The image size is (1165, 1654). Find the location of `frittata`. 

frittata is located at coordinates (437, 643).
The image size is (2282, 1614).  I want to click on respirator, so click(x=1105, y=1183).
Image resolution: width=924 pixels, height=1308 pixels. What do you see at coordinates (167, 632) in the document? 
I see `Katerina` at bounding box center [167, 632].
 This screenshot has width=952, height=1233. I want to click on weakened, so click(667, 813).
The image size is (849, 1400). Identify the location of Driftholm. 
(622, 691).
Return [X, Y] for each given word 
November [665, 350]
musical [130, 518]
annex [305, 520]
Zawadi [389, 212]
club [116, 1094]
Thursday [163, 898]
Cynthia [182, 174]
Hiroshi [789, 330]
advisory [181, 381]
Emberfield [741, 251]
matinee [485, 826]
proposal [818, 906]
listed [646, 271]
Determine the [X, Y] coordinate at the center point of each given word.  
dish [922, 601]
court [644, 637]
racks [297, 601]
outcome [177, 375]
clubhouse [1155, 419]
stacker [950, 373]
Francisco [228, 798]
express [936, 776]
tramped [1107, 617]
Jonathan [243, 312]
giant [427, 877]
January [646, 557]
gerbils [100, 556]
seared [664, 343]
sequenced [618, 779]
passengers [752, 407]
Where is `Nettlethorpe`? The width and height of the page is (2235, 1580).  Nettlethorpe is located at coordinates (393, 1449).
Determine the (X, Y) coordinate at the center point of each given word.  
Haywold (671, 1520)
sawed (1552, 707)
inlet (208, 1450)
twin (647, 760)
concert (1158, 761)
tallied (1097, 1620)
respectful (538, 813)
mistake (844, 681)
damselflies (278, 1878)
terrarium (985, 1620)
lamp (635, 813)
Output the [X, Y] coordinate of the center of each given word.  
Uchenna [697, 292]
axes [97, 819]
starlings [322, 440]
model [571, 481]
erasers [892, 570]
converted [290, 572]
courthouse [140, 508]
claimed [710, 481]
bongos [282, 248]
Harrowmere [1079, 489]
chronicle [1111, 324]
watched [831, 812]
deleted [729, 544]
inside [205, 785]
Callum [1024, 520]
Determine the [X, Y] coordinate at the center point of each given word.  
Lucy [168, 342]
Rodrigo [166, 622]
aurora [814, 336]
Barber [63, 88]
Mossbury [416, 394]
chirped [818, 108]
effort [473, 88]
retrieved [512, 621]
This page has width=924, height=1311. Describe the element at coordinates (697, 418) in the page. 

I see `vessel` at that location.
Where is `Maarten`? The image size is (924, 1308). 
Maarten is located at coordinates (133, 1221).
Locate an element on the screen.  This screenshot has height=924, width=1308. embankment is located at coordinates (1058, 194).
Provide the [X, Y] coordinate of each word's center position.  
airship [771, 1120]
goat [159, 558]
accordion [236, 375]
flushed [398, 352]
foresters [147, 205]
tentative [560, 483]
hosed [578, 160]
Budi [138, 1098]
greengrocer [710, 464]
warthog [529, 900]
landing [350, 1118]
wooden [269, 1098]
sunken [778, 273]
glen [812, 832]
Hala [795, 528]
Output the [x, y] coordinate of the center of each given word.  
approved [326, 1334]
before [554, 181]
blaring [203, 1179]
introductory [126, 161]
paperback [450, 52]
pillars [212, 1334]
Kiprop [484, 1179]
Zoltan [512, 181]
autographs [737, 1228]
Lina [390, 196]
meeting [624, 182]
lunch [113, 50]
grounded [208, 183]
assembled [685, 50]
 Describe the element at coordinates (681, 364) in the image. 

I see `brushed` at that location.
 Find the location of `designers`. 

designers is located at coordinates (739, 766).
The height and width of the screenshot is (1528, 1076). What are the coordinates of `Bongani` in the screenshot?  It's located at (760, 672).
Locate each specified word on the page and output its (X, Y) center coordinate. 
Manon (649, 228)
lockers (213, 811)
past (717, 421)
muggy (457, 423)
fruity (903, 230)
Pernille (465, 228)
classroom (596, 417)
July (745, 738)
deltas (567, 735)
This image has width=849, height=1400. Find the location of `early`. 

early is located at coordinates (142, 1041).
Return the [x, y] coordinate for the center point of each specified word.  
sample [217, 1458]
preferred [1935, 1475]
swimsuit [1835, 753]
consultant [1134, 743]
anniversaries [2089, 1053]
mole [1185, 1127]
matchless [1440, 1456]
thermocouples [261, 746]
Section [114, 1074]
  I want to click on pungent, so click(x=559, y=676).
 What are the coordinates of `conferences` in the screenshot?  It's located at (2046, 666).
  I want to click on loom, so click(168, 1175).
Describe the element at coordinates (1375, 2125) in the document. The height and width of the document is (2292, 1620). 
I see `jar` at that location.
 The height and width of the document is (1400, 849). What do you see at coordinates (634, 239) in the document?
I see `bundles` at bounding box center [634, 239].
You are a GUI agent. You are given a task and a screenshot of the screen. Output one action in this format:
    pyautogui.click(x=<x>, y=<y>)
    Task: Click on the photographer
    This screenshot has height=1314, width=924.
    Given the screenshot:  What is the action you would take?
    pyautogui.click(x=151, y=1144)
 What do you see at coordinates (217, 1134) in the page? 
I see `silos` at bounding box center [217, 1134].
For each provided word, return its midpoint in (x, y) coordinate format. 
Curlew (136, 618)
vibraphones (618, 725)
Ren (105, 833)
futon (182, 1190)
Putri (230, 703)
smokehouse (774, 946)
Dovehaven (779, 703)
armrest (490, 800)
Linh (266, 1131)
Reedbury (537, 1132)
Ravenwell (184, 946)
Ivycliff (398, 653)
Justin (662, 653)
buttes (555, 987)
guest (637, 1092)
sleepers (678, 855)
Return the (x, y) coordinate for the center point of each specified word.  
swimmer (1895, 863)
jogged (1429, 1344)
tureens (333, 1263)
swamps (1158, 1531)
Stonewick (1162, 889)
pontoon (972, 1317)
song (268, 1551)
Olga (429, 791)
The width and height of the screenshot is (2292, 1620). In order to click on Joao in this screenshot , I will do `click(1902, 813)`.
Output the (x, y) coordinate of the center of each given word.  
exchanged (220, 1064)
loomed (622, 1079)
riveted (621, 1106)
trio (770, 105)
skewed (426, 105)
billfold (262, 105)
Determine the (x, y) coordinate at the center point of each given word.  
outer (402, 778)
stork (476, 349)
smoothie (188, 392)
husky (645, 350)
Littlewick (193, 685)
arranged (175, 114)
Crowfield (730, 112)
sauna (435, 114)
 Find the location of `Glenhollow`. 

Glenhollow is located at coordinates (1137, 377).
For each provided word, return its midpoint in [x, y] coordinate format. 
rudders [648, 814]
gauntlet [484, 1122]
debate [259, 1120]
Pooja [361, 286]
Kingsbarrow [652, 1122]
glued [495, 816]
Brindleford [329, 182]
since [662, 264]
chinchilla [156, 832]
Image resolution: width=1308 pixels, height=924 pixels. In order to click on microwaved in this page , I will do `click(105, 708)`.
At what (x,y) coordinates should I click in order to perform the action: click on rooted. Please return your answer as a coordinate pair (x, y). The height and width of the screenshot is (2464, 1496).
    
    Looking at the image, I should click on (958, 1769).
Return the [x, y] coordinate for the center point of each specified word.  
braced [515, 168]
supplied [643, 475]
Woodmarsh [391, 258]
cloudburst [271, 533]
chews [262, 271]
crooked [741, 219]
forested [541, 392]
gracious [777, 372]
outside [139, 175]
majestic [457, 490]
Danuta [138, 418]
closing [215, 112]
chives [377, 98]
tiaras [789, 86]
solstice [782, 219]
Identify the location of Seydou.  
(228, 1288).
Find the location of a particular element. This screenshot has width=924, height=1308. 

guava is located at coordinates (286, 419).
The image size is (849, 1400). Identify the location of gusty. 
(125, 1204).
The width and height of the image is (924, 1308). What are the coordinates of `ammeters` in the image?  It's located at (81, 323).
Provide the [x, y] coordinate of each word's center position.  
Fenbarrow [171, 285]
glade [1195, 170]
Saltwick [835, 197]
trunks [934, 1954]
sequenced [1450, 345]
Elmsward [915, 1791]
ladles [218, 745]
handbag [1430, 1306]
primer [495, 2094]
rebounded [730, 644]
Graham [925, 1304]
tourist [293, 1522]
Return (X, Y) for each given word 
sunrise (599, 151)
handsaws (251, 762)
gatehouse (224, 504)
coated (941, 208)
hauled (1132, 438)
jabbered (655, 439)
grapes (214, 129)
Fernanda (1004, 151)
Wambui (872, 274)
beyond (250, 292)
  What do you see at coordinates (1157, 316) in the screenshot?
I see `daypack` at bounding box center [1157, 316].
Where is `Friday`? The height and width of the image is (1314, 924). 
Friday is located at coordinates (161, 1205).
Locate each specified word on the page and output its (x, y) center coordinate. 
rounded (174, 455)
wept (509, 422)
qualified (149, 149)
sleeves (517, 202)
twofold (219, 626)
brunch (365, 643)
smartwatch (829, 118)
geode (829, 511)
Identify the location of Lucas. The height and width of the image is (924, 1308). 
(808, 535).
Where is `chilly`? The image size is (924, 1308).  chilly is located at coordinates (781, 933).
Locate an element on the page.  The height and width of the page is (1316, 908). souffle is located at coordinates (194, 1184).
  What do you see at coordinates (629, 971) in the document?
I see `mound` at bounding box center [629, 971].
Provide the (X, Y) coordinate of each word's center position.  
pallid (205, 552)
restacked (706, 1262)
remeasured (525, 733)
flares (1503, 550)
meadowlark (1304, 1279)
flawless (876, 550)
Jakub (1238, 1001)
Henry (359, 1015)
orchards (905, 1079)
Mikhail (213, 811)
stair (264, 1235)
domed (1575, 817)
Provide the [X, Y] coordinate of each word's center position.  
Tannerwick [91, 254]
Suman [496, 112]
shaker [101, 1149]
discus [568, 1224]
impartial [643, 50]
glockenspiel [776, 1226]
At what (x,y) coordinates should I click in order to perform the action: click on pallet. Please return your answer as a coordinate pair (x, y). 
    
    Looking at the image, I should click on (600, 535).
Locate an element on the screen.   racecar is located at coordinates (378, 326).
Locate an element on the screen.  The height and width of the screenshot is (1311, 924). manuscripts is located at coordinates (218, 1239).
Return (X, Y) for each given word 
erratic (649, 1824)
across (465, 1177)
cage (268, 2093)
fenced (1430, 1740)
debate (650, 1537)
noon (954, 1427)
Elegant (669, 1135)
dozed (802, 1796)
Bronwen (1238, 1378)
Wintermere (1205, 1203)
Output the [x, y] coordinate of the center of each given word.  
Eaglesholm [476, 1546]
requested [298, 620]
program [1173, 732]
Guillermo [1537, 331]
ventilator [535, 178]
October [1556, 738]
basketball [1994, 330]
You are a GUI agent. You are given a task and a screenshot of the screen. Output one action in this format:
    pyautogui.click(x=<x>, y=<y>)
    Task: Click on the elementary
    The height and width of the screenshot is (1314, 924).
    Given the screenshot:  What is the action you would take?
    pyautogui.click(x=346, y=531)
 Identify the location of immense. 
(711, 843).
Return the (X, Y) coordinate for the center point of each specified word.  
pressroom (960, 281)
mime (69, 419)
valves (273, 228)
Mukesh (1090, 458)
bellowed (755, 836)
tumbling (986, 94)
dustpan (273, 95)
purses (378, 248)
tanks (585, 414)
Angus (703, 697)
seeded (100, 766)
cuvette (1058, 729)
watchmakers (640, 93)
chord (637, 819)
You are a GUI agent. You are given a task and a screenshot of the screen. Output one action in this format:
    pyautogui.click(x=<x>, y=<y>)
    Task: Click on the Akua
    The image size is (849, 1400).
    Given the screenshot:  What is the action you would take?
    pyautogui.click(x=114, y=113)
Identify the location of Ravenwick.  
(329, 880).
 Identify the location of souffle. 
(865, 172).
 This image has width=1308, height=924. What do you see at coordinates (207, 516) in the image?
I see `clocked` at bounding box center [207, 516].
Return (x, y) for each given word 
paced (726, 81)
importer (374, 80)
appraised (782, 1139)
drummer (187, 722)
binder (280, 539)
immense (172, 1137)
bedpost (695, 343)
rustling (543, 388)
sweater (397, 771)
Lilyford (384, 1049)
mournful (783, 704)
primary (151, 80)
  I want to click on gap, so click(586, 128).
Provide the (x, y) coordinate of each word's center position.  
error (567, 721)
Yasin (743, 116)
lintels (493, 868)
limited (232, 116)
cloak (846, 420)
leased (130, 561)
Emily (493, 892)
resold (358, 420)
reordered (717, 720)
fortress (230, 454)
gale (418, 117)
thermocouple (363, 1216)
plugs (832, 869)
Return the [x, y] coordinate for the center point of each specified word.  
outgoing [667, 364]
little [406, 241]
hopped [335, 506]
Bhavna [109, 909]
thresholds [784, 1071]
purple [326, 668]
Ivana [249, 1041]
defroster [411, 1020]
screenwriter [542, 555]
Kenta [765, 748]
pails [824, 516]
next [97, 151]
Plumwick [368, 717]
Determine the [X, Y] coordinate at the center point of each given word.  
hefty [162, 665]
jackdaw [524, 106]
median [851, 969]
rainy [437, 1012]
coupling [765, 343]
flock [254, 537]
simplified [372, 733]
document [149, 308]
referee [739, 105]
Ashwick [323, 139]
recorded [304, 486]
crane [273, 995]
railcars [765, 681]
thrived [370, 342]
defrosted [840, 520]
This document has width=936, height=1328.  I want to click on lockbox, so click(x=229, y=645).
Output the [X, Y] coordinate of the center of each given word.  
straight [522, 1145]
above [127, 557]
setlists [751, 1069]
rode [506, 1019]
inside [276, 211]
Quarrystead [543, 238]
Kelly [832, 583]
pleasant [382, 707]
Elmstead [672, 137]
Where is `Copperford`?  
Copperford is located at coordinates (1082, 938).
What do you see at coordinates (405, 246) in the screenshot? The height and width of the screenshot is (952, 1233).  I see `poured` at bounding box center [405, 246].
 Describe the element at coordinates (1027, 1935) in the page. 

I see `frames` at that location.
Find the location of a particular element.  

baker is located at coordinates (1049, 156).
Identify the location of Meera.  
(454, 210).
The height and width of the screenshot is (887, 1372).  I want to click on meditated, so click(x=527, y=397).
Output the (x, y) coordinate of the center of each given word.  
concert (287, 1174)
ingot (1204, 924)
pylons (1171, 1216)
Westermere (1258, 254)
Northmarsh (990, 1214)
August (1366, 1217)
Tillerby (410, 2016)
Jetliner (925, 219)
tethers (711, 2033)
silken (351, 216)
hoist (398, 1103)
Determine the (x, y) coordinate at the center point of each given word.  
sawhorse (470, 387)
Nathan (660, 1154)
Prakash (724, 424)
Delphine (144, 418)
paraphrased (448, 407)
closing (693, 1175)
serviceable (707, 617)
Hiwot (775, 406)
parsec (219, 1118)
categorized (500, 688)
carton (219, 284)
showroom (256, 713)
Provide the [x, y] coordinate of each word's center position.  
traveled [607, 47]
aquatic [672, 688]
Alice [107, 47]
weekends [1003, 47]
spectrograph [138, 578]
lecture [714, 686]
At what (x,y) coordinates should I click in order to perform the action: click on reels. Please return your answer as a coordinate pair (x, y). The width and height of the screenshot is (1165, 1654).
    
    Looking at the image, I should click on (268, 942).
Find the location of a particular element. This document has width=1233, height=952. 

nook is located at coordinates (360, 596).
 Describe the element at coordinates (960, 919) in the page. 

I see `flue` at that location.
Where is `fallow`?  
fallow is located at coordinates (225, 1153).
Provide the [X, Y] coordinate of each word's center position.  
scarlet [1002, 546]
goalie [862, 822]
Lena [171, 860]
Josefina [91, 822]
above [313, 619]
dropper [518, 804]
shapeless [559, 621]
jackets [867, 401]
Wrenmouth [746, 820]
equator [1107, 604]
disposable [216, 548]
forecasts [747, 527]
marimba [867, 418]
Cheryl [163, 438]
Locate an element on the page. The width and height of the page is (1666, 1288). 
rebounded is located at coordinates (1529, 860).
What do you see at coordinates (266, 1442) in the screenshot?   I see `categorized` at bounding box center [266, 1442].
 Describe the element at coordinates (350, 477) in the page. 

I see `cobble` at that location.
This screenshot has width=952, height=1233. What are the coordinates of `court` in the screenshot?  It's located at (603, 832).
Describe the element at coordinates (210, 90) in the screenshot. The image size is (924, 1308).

*What you need to do*: Copy out verbatim the lines of the material from the one containing "Elegant (669, 1135)" through the one containing "binder (280, 539)", with both ends included.

*Answer to the problem*:
Elegant (669, 1135)
dozed (802, 1796)
Bronwen (1238, 1378)
Wintermere (1205, 1203)
Output the [x, y] coordinate of the center of each given word.  
Eaglesholm [476, 1546]
requested [298, 620]
program [1173, 732]
Guillermo [1537, 331]
ventilator [535, 178]
October [1556, 738]
basketball [1994, 330]
You are a GUI agent. You are given a task and a screenshot of the screen. Output one action in this format:
    pyautogui.click(x=<x>, y=<y>)
    Task: Click on the elementary
    The height and width of the screenshot is (1314, 924).
    Given the screenshot:  What is the action you would take?
    pyautogui.click(x=346, y=531)
 Identify the location of immense. 
(711, 843).
Return the (X, Y) coordinate for the center point of each specified word.  
pressroom (960, 281)
mime (69, 419)
valves (273, 228)
Mukesh (1090, 458)
bellowed (755, 836)
tumbling (986, 94)
dustpan (273, 95)
purses (378, 248)
tanks (585, 414)
Angus (703, 697)
seeded (100, 766)
cuvette (1058, 729)
watchmakers (640, 93)
chord (637, 819)
You are a GUI agent. You are given a task and a screenshot of the screen. Output one action in this format:
    pyautogui.click(x=<x>, y=<y>)
    Task: Click on the Akua
    The image size is (849, 1400).
    Given the screenshot:  What is the action you would take?
    pyautogui.click(x=114, y=113)
Identify the location of Ravenwick.  
(329, 880).
 Identify the location of souffle. 
(865, 172).
 This image has width=1308, height=924. What do you see at coordinates (207, 516) in the image?
I see `clocked` at bounding box center [207, 516].
Return (x, y) for each given word 
paced (726, 81)
importer (374, 80)
appraised (782, 1139)
drummer (187, 722)
binder (280, 539)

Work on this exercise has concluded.